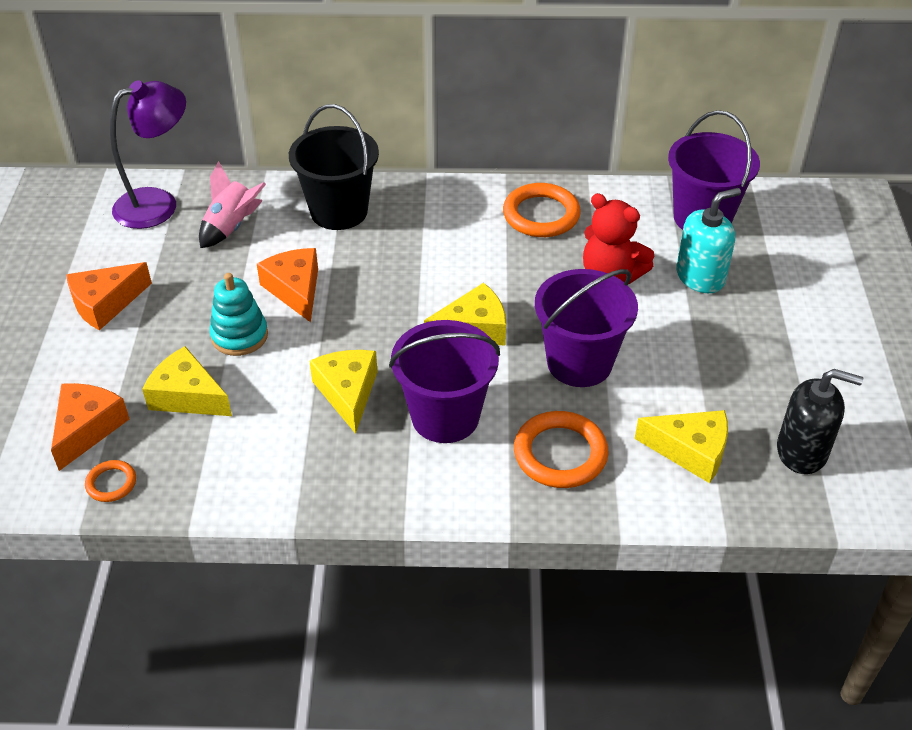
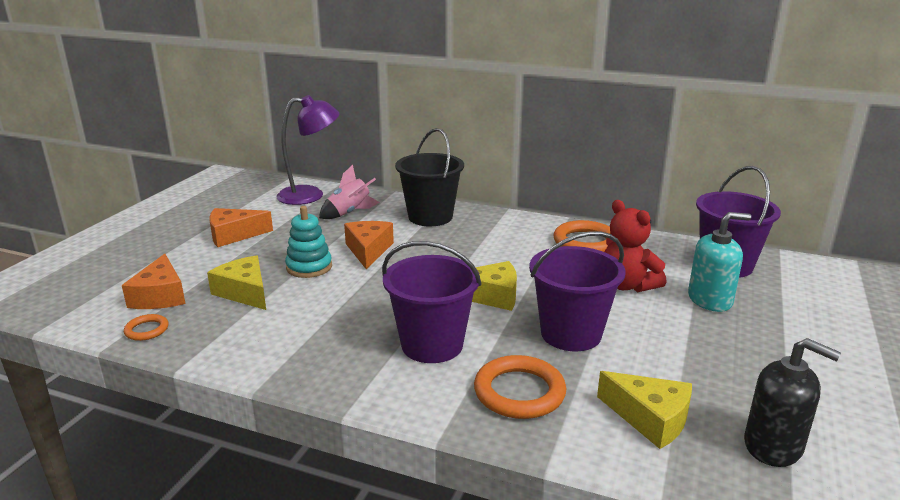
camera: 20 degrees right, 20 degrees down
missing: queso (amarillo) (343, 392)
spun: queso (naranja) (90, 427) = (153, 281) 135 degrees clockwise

*****

From the line holding "missing: queso (amarillo) (343, 392)" to the last line of the data above, copy every line exactly and include nothing more.

missing: queso (amarillo) (343, 392)
spun: queso (naranja) (90, 427) = (153, 281) 135 degrees clockwise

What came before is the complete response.